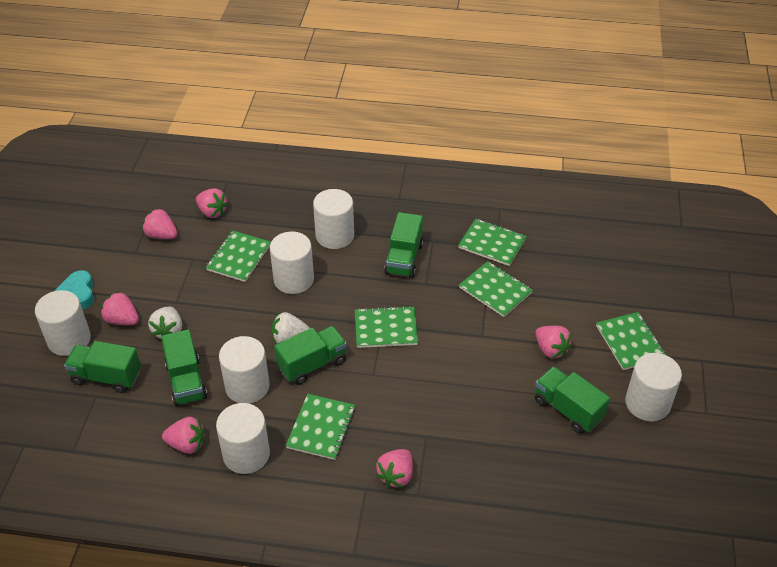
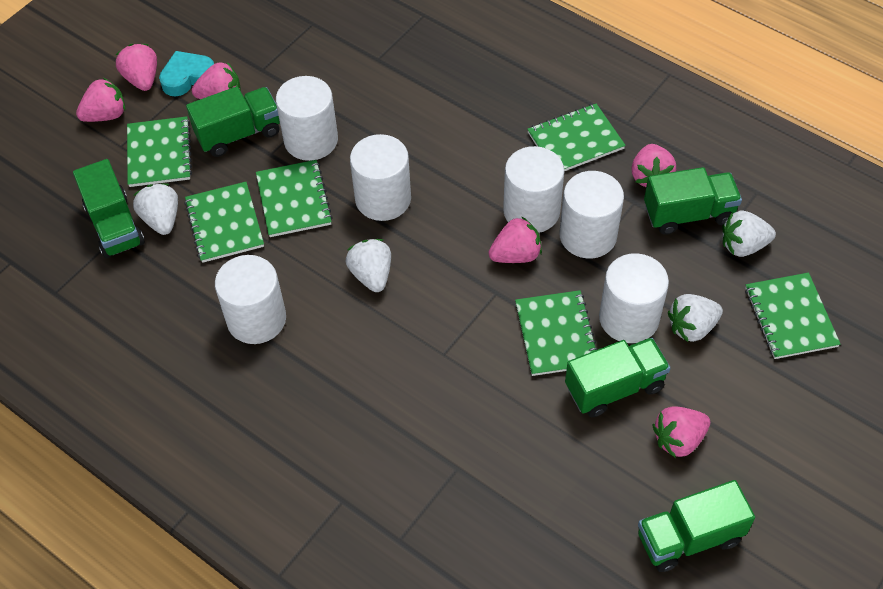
white strawberry: 2 -> 4

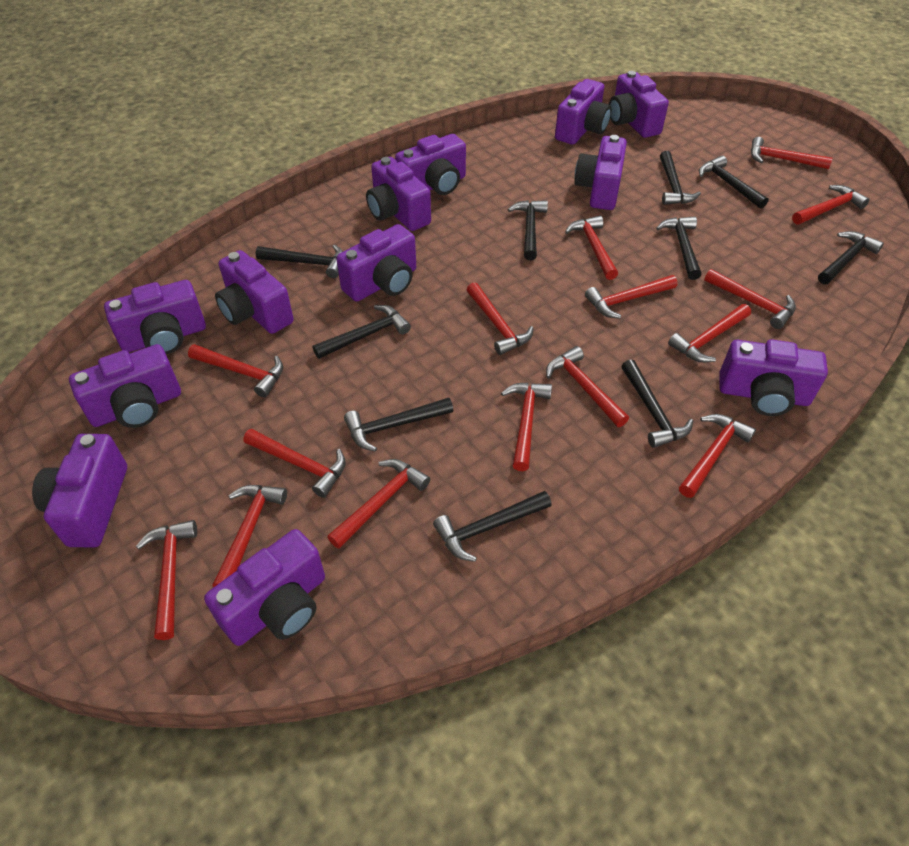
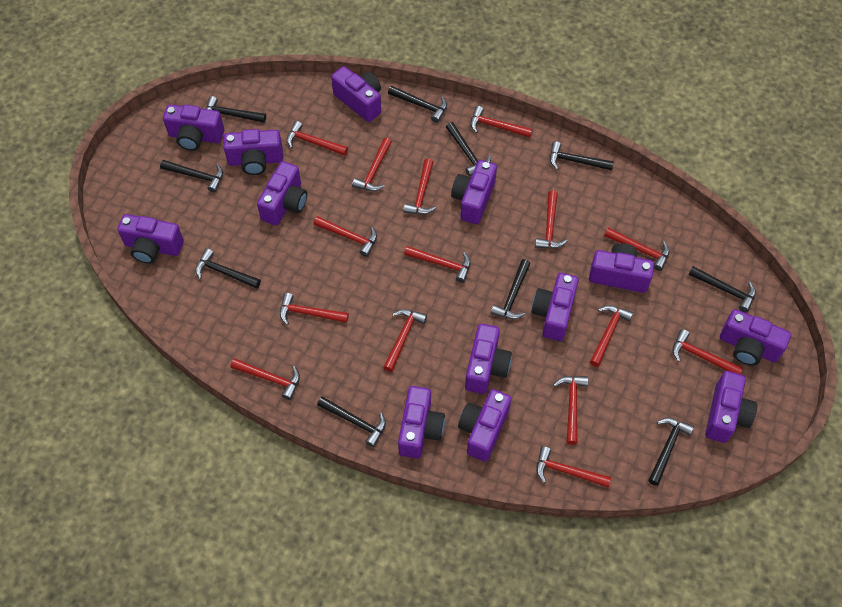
purple camera: 12 -> 13

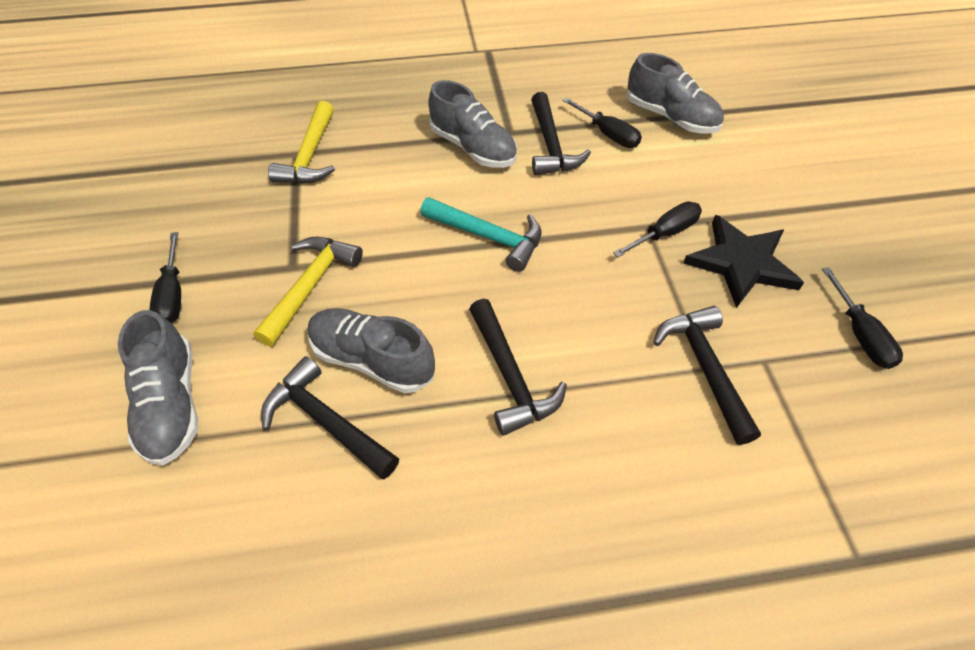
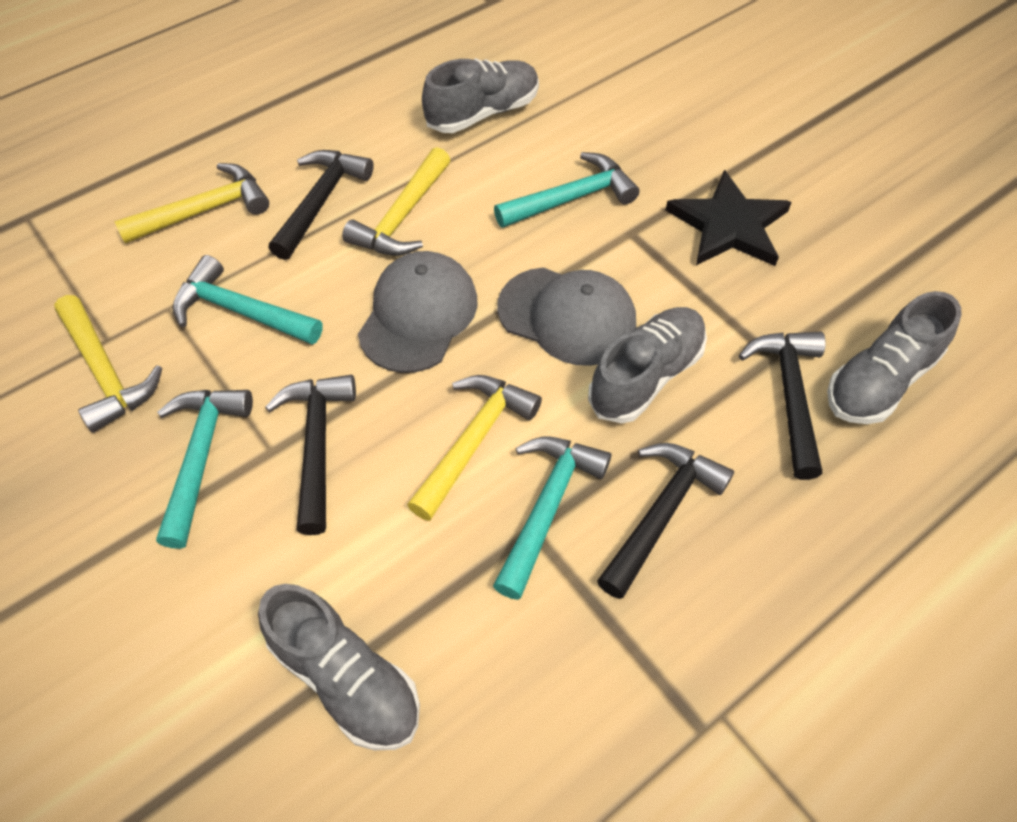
black screwdriver: 4 -> 0
grey cap: 0 -> 2
turquoise hammer: 1 -> 4
yellow hammer: 2 -> 4

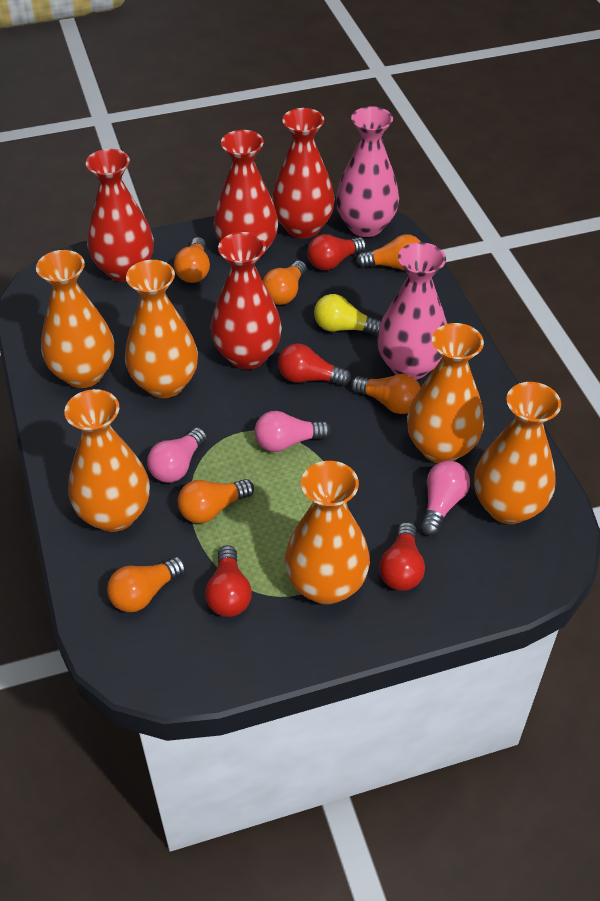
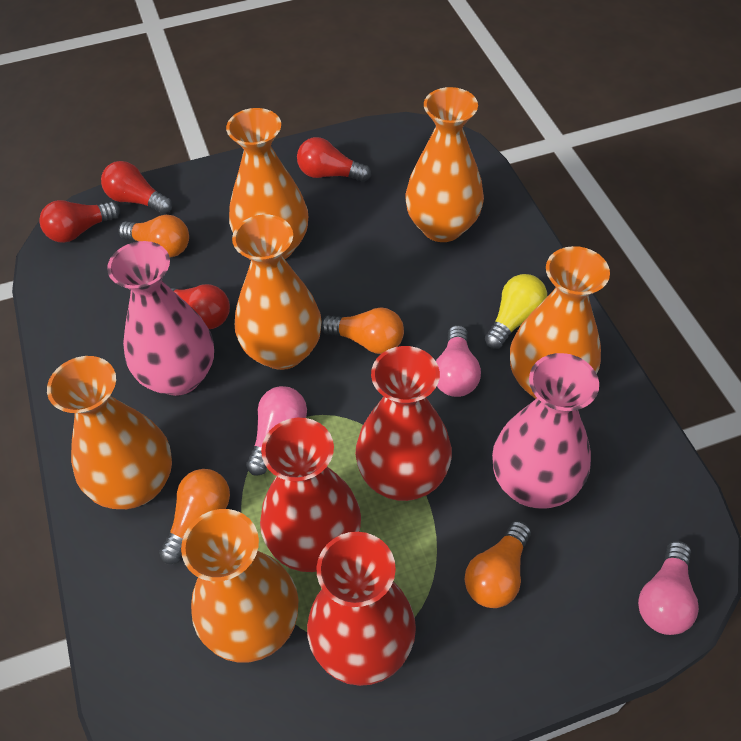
orange light bulb: 6 -> 4
red vase: 4 -> 3

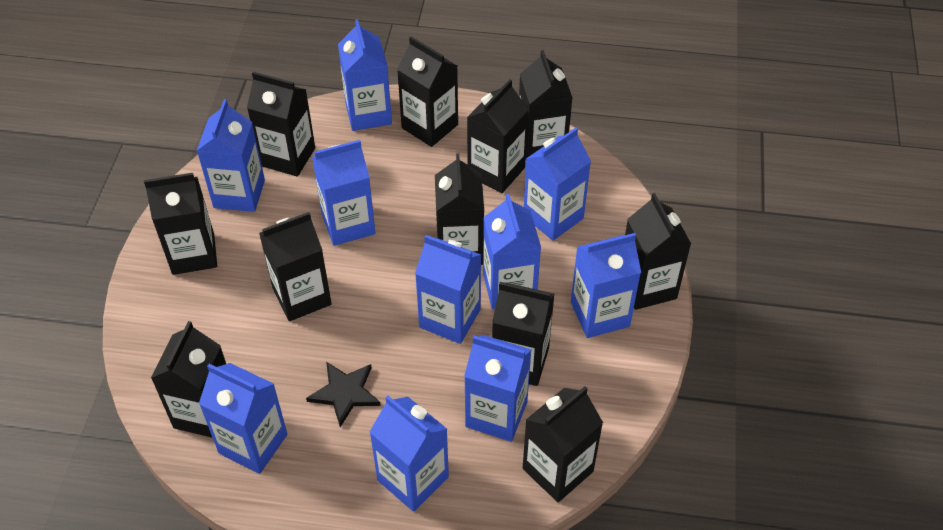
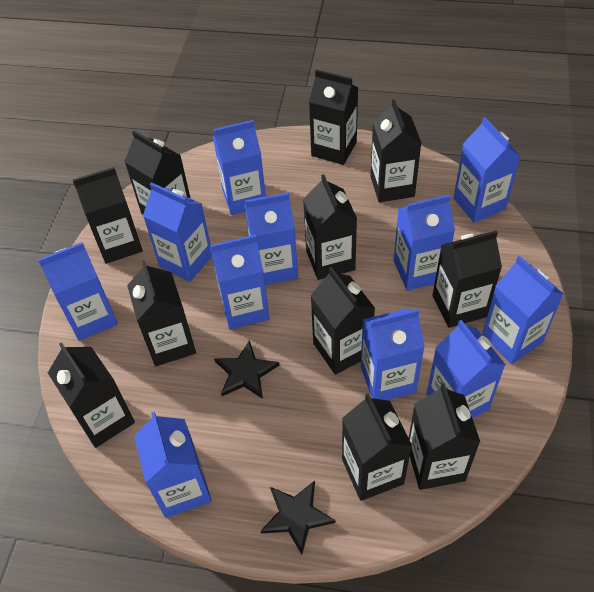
black star: 1 -> 2
blue carton: 10 -> 11

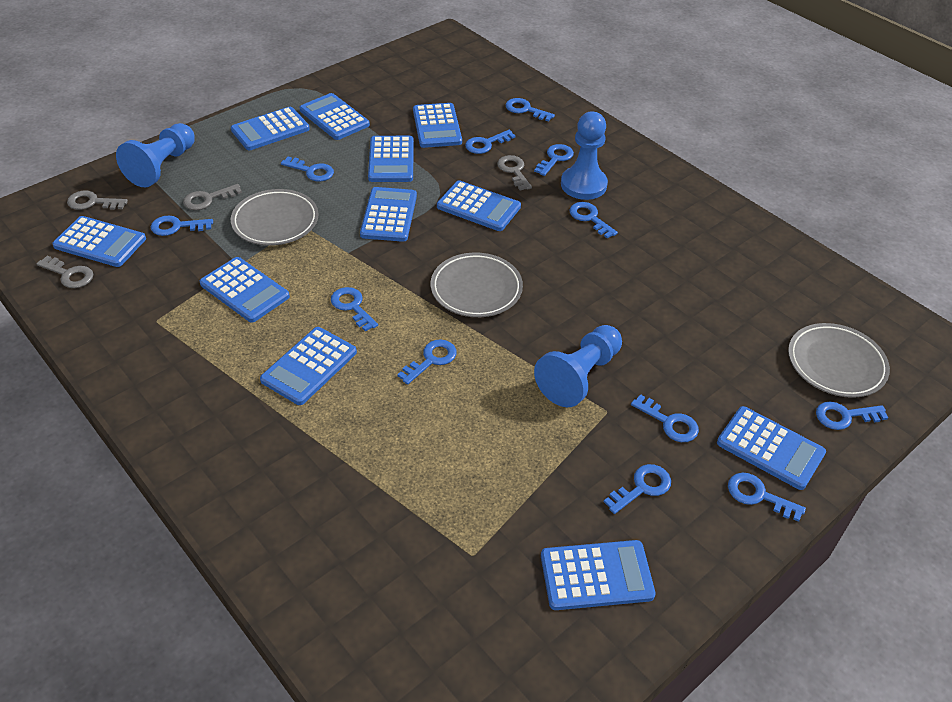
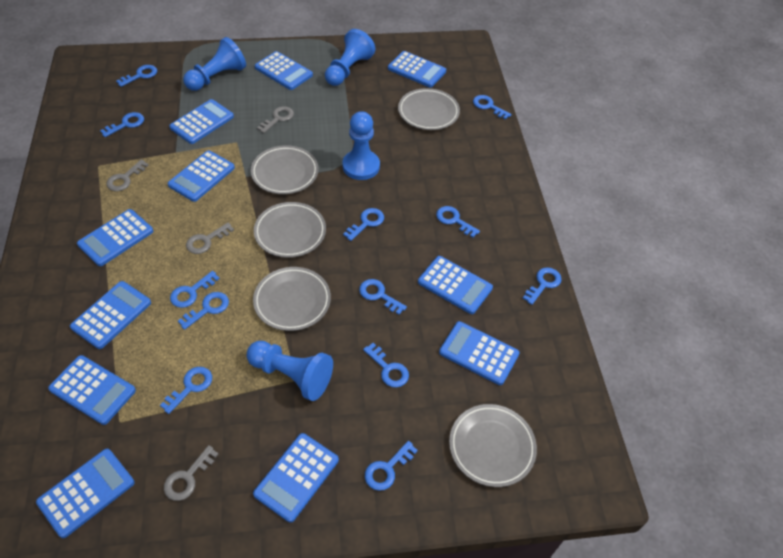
blue pawn: 3 -> 4
grey plate: 3 -> 5

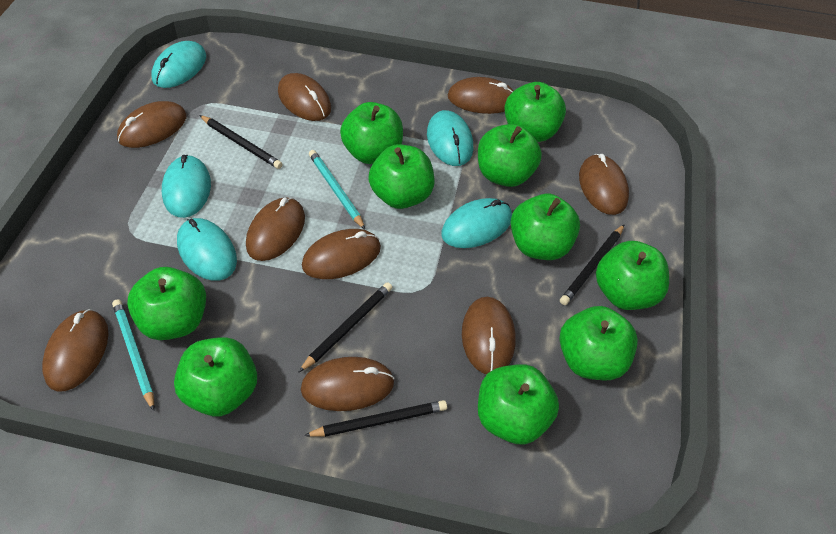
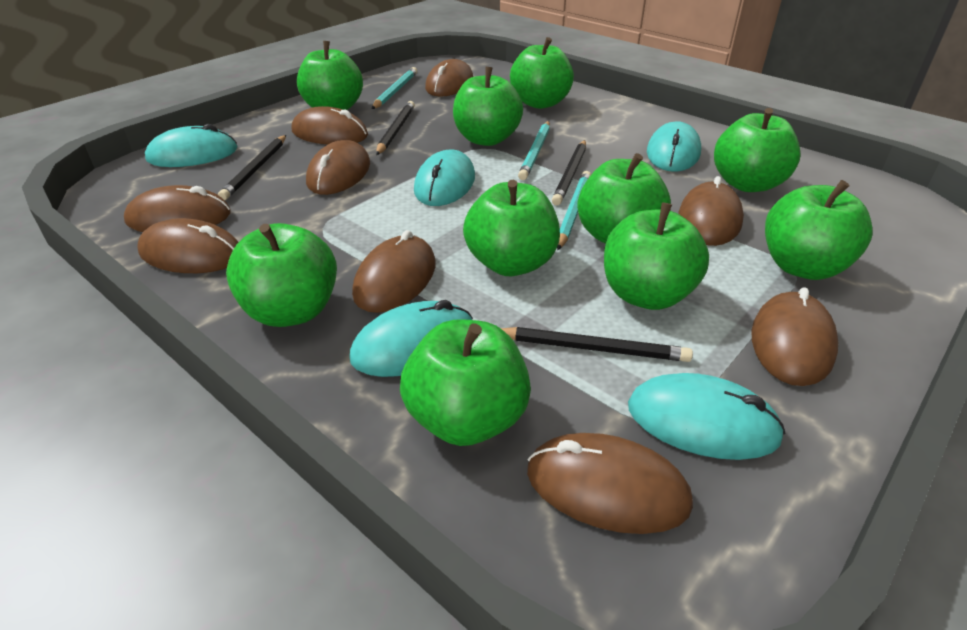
turquoise pencil: 2 -> 3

To do:
Count the lines in the listing above that contain the string "turquoise", and give only the count.

Response below:
2